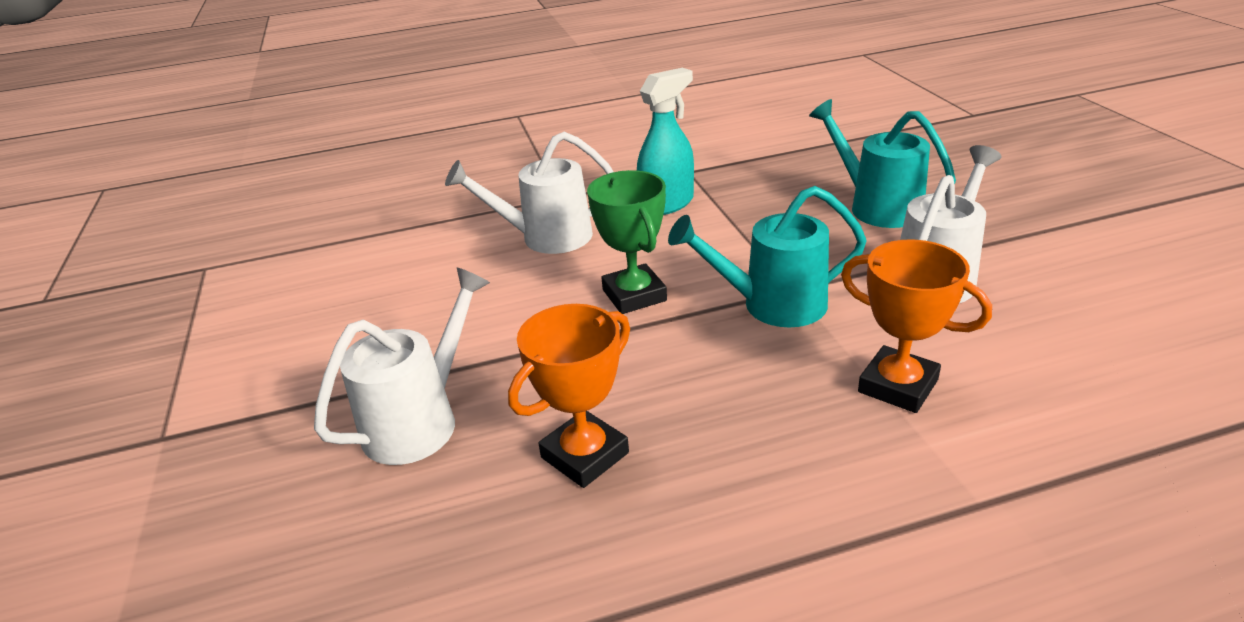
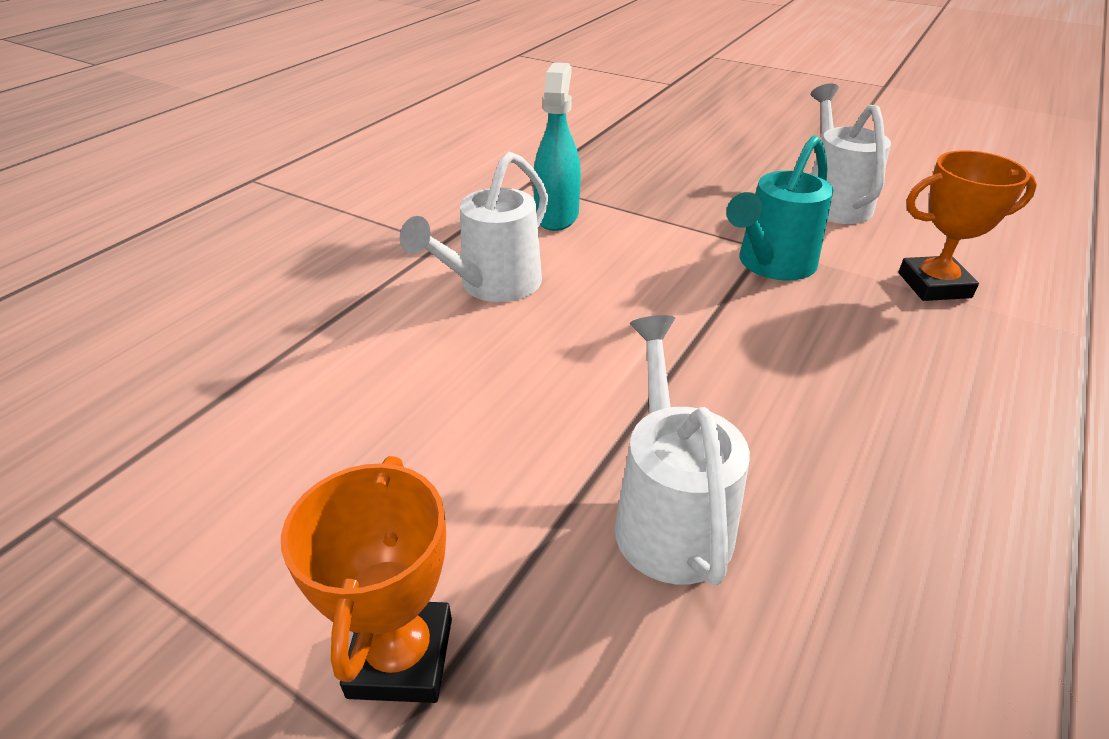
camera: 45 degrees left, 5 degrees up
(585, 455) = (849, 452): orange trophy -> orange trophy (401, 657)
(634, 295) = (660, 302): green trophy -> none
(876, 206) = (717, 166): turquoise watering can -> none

********

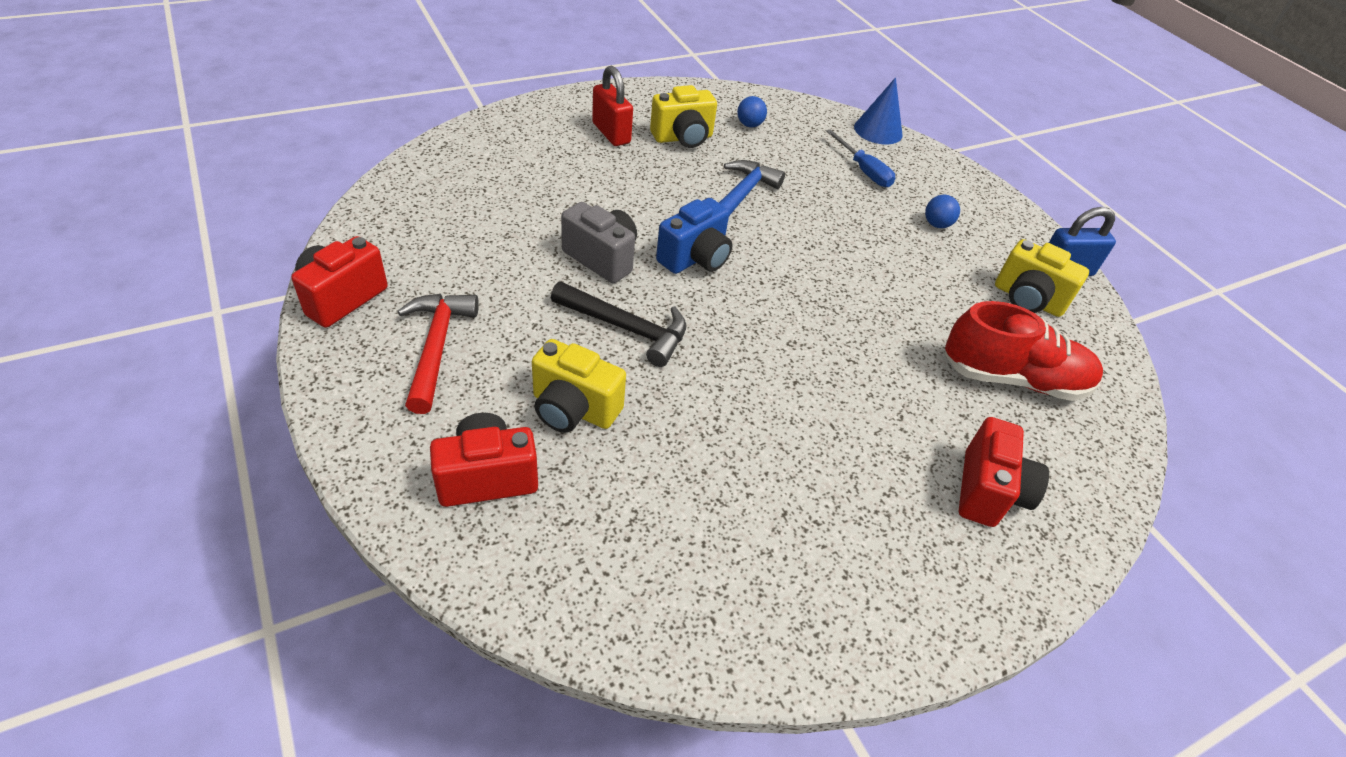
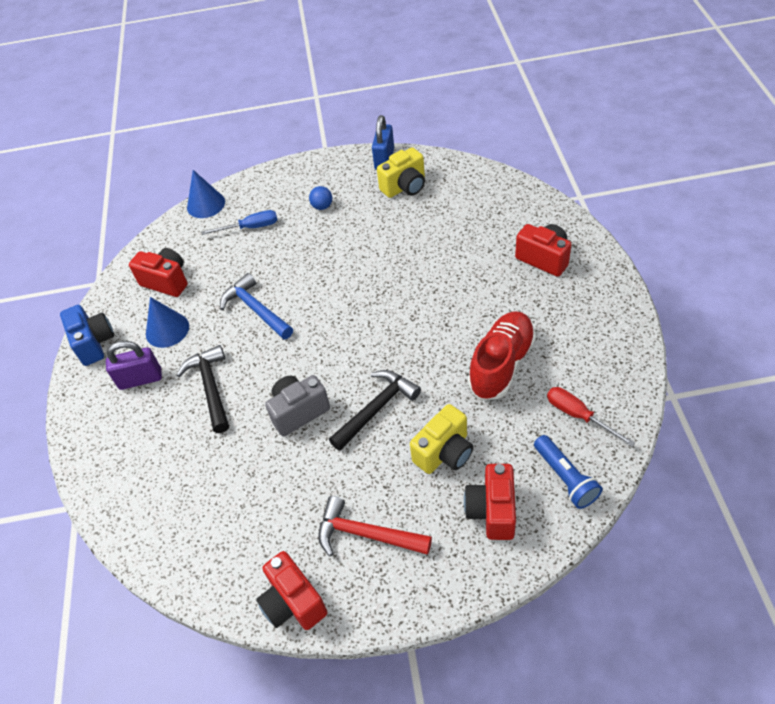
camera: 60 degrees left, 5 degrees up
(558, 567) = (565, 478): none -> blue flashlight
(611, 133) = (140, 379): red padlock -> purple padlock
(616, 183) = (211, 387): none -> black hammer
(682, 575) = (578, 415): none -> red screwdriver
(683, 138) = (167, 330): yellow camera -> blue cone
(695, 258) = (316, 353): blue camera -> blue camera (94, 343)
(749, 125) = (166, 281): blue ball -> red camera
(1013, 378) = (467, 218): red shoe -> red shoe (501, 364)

********

Task item: Your answer should consist of the lines from the line with "(634, 295) = (660, 302): green trophy -> none" to the line with "(876, 206) = (717, 166): turquoise" above, repeated exactly, both ends included.

Solution below:
(634, 295) = (660, 302): green trophy -> none
(876, 206) = (717, 166): turquoise watering can -> none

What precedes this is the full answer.